====== Exercise data

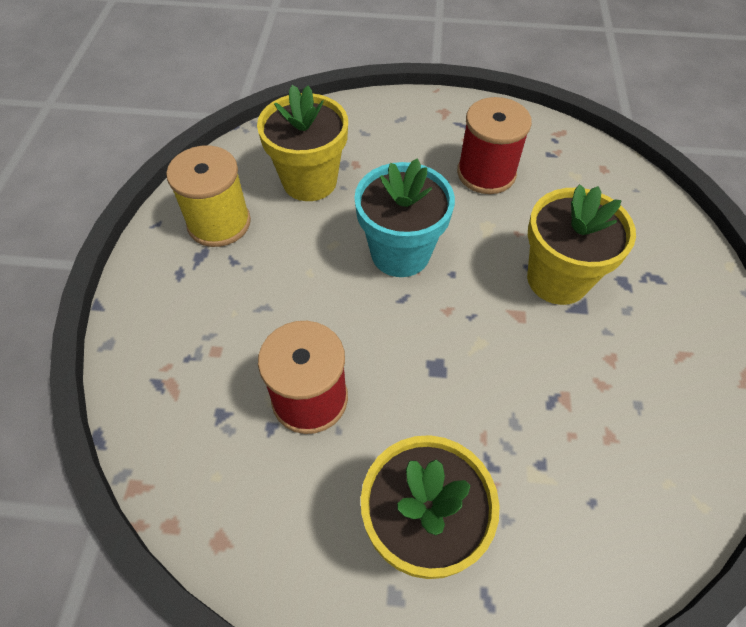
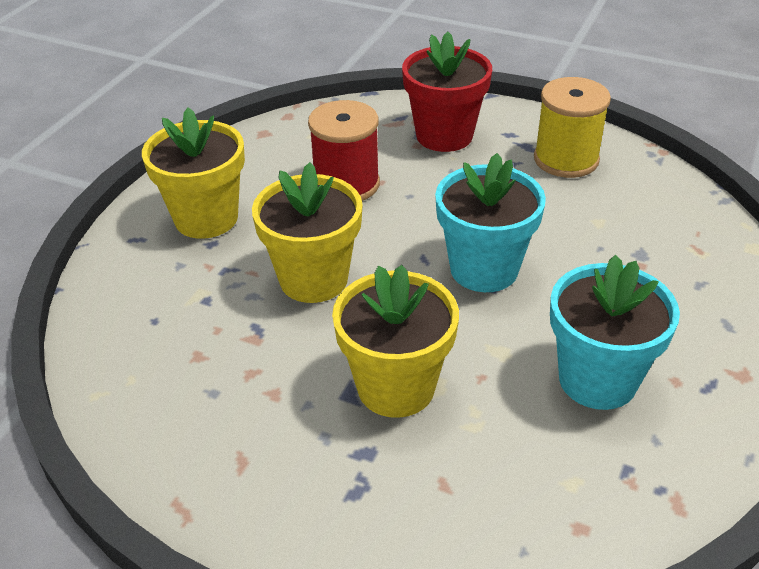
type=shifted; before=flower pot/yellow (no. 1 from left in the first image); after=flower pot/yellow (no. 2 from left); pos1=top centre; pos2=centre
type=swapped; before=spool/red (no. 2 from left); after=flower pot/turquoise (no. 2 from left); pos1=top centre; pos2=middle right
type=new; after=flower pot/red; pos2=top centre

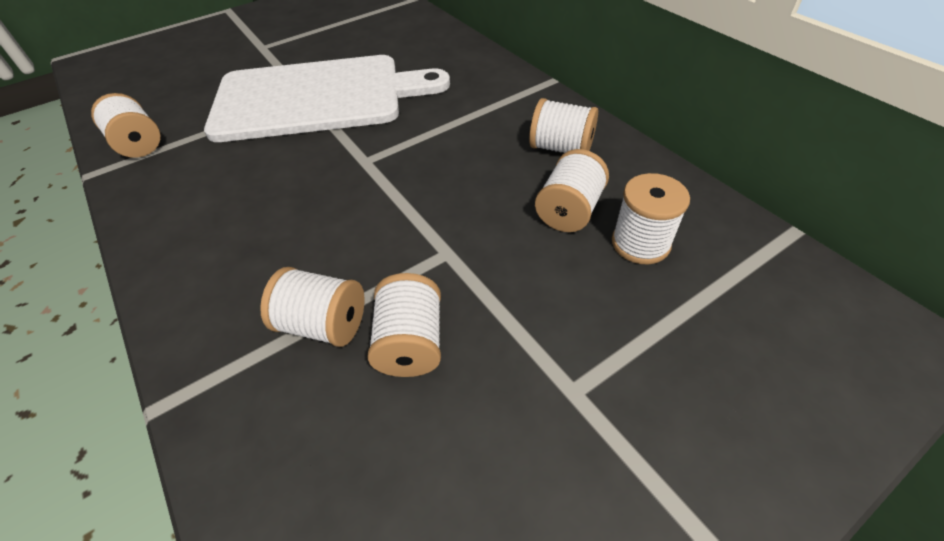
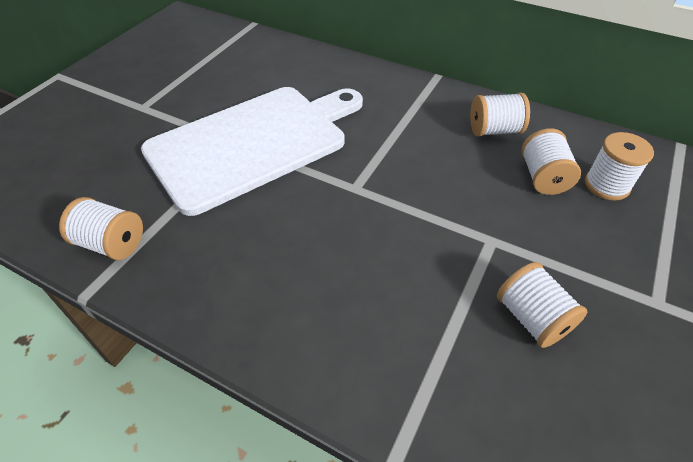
type=gone; before=spool/white (no. 2 from left); pos1=middle left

============

_Work order:_ A line belongs in the answer if it contains the word "middle"; copy every such line from the data above.

_Exercise output:_
type=swapped; before=spool/red (no. 2 from left); after=flower pot/turquoise (no. 2 from left); pos1=top centre; pos2=middle right
type=gone; before=spool/white (no. 2 from left); pos1=middle left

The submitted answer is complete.